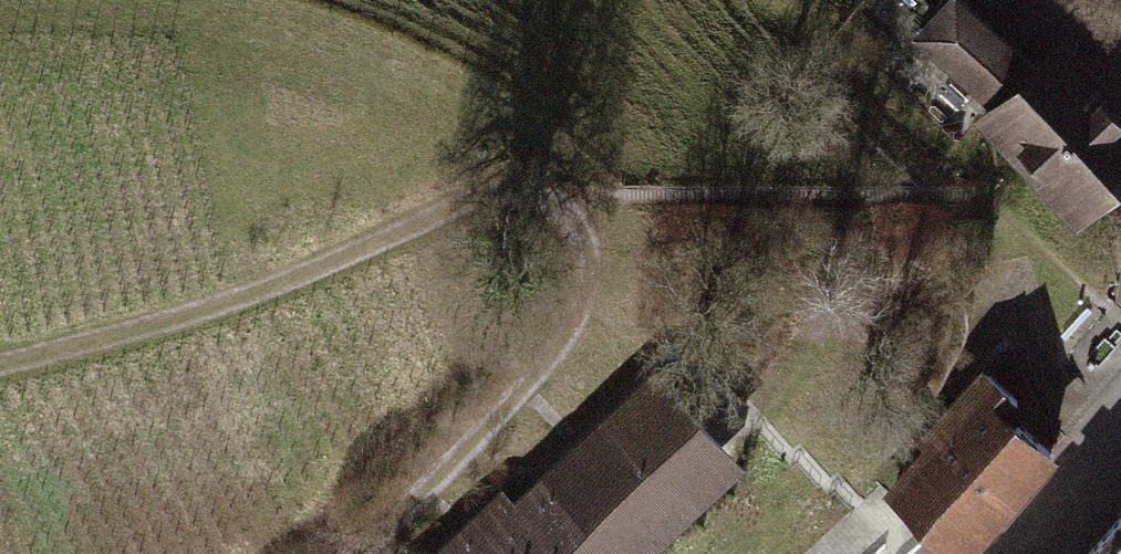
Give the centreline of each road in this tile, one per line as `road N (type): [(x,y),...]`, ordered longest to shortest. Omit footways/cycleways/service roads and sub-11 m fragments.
road 1 (track): [(560,202),(530,197),(470,205),(239,301),(0,366)]
road 2 (track): [(560,202),(502,138),(394,64),(151,0)]
road 3 (track): [(368,553),(572,326),(587,286),(584,239),(560,202)]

WHAT YOU SHOULD DO ->
Working from the material above, transcribe it exactly while omitting pictures.

RESPONSE AREA ->
Give the centreline of each road in this tile, one per line as `road N (type): [(x,y),...]`, ordered longest to shortest. Omit footways/cycleways/service roads and sub-11 m fragments.
road 1 (track): [(560,202),(530,197),(470,205),(239,301),(0,366)]
road 2 (track): [(560,202),(502,138),(394,64),(151,0)]
road 3 (track): [(368,553),(572,326),(587,286),(584,239),(560,202)]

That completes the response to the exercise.